> AIM OF THE EXERCISE:
Filter these records by the string "calculator", copying each line that holds it.

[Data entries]
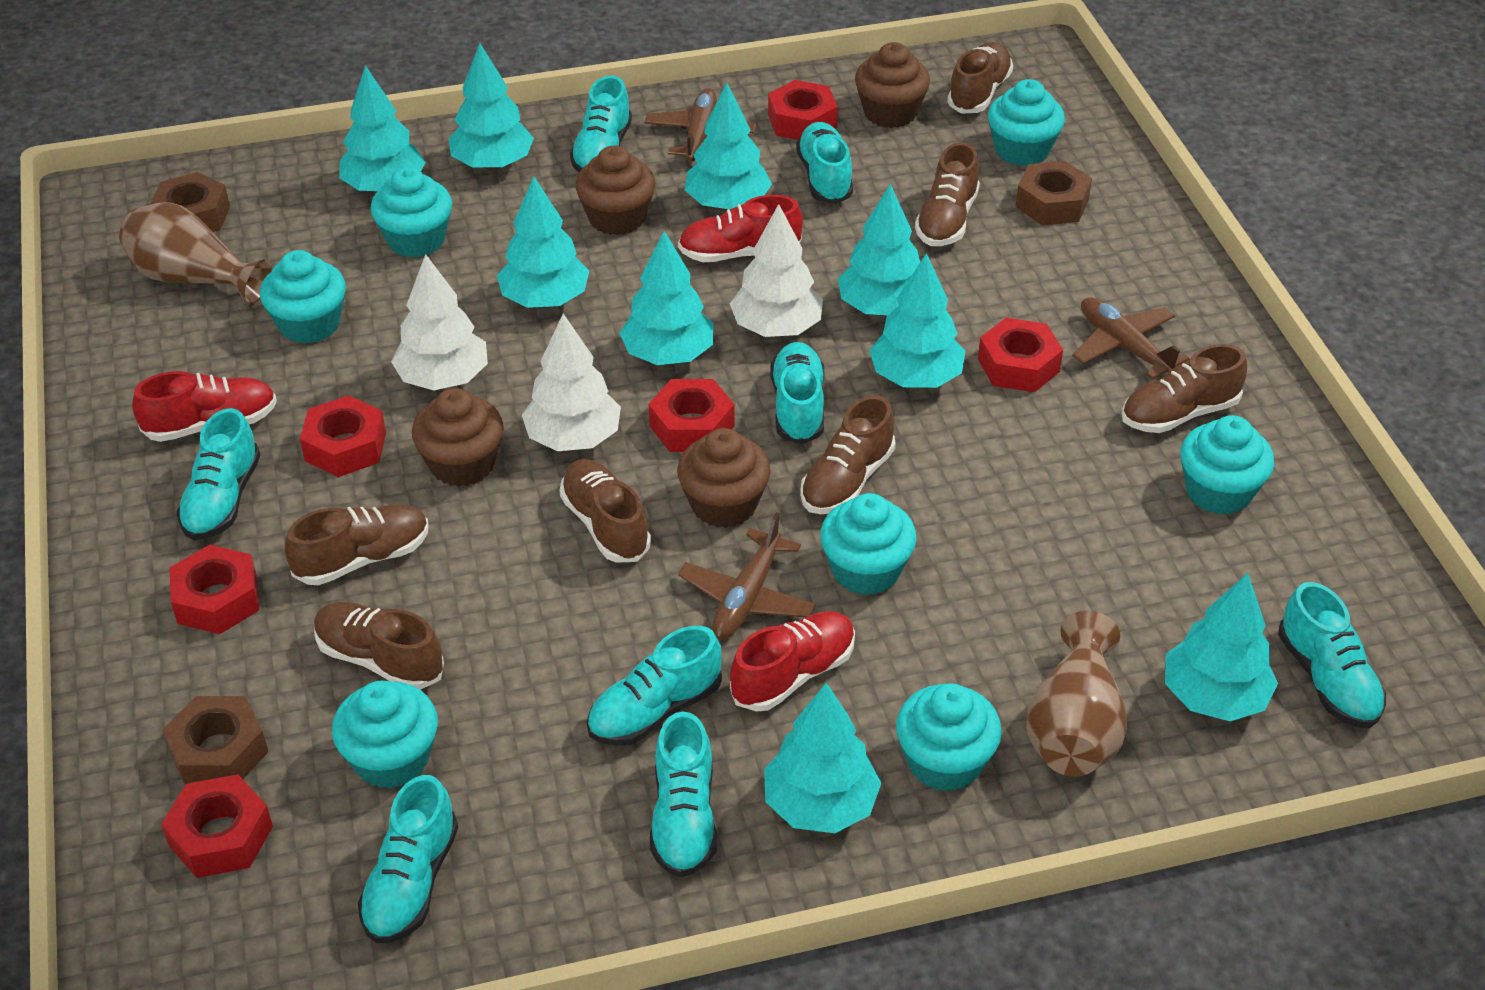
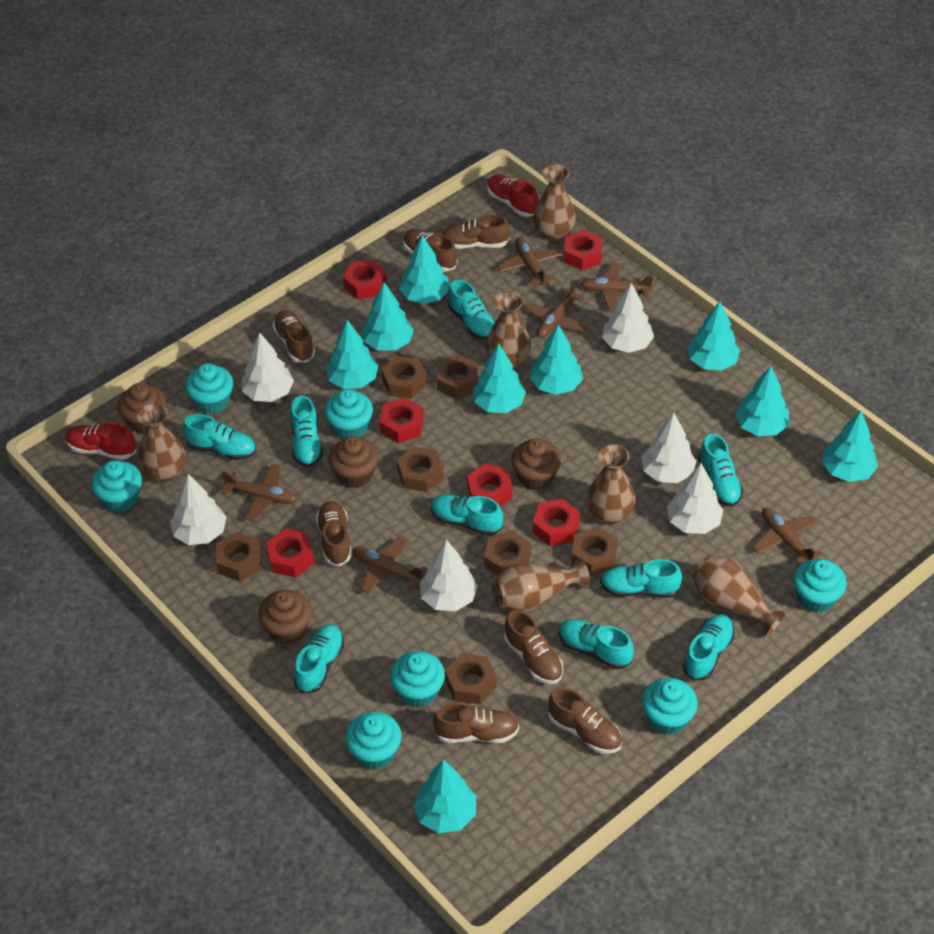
brown nut: 3 -> 7
brown plane: 3 -> 6
brown vase: 2 -> 6
red shoe: 3 -> 2
turquoise shoe: 8 -> 9
white tree: 3 -> 6

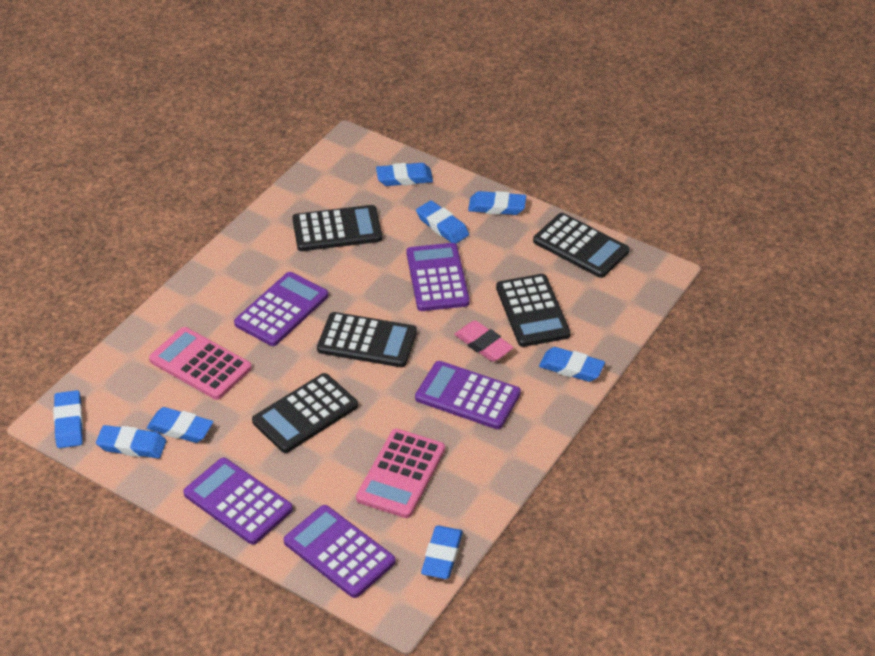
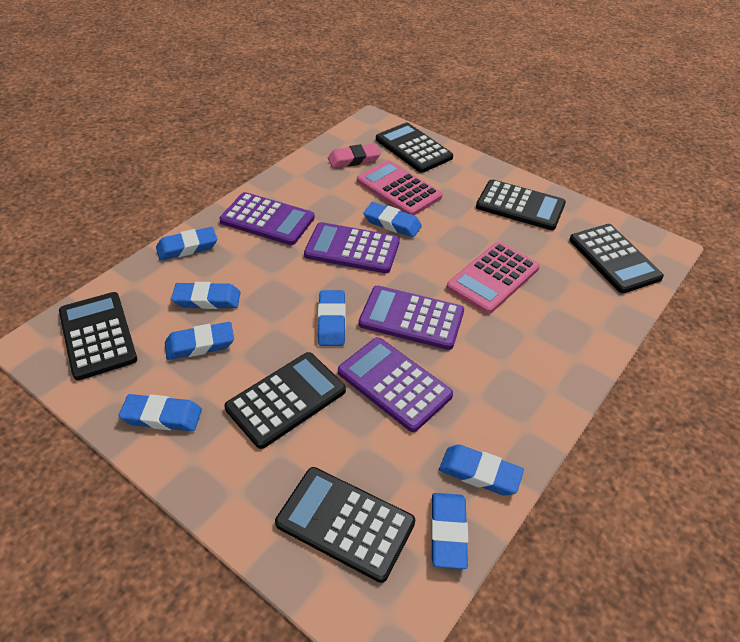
black calculator: 5 -> 6
purple calculator: 5 -> 4

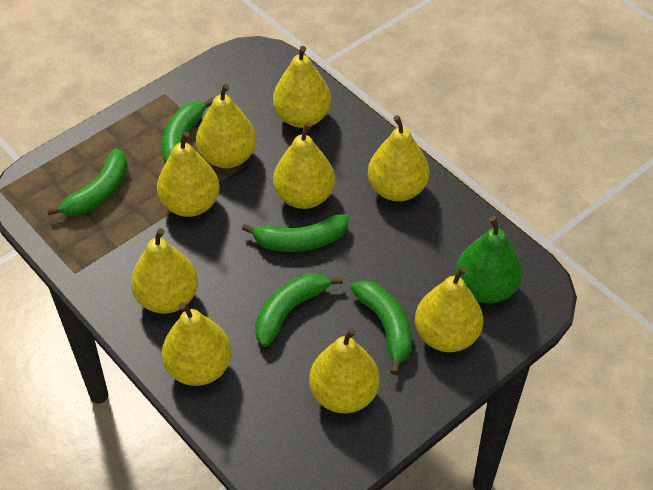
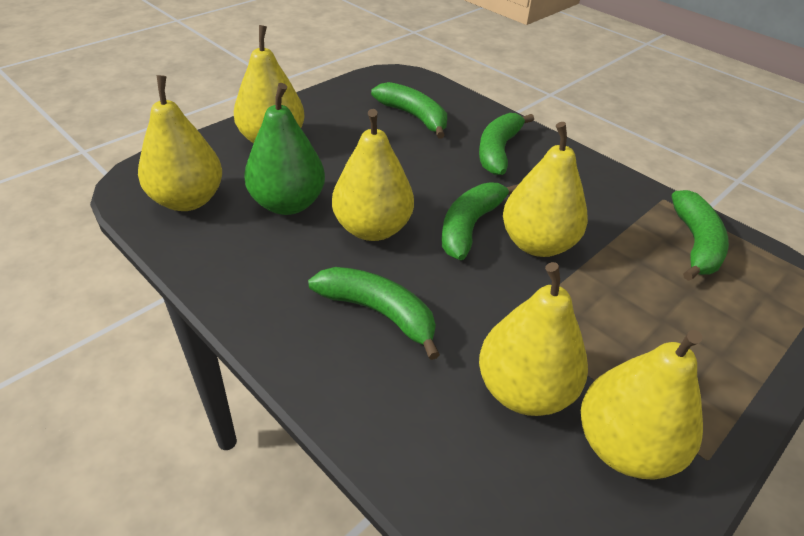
yellow pear: 9 -> 6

> WORKED SOLUTION:
black calculator: 5 -> 6
purple calculator: 5 -> 4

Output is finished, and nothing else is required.